In the data that follows, find the line with "rukegil (green) (no."; transcribe it, every later line up to the one with "sevepobon (grey) (no. 1", and that line as well, exactly and with no others.

▸ **Data in this exercise**:
+===+
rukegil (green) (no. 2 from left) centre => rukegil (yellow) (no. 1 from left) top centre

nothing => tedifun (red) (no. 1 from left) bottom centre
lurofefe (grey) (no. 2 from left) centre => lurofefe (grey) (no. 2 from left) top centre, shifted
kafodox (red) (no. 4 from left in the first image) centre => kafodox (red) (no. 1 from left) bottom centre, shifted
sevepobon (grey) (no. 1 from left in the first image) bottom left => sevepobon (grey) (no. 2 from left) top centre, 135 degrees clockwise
+===+
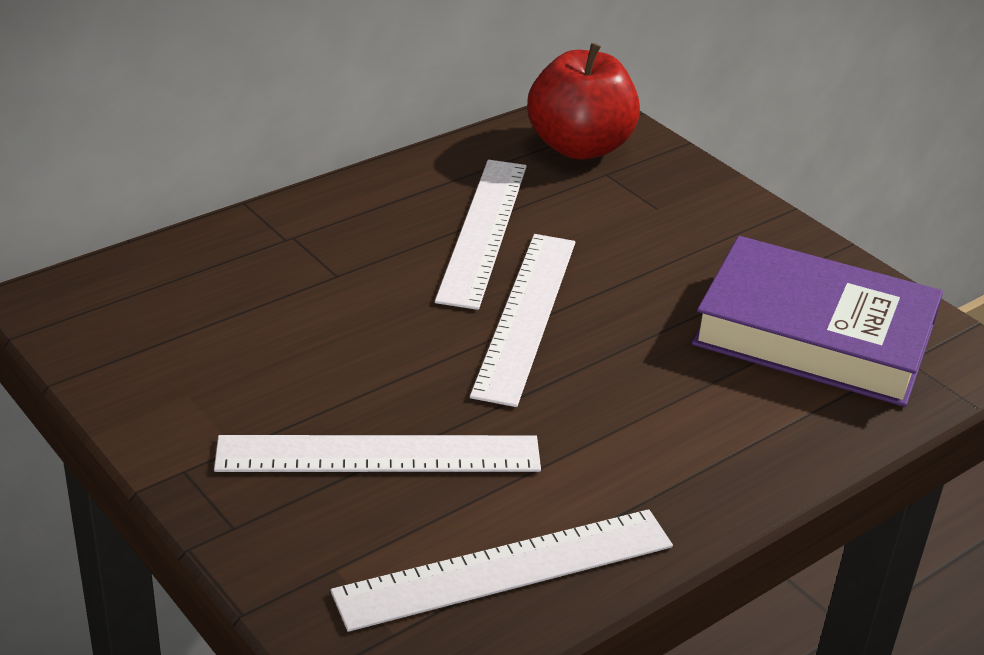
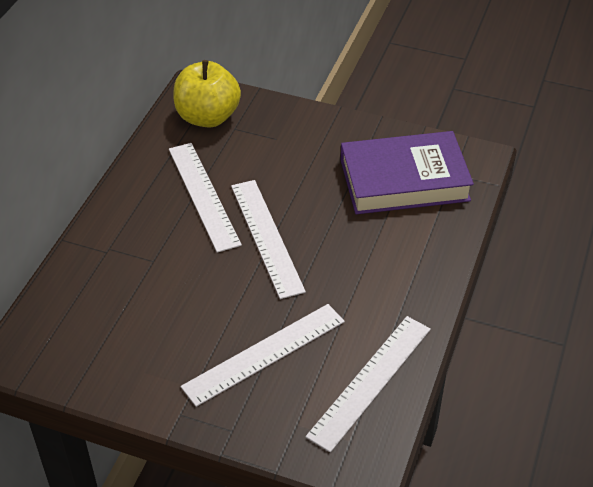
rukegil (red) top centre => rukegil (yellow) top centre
+===+
▸ **Result of this exercise**:
rukegil (green) (no. 2 from left) centre => rukegil (yellow) (no. 1 from left) top centre

nothing => tedifun (red) (no. 1 from left) bottom centre
lurofefe (grey) (no. 2 from left) centre => lurofefe (grey) (no. 2 from left) top centre, shifted
kafodox (red) (no. 4 from left in the first image) centre => kafodox (red) (no. 1 from left) bottom centre, shifted
sevepobon (grey) (no. 1 from left in the first image) bottom left => sevepobon (grey) (no. 2 from left) top centre, 135 degrees clockwise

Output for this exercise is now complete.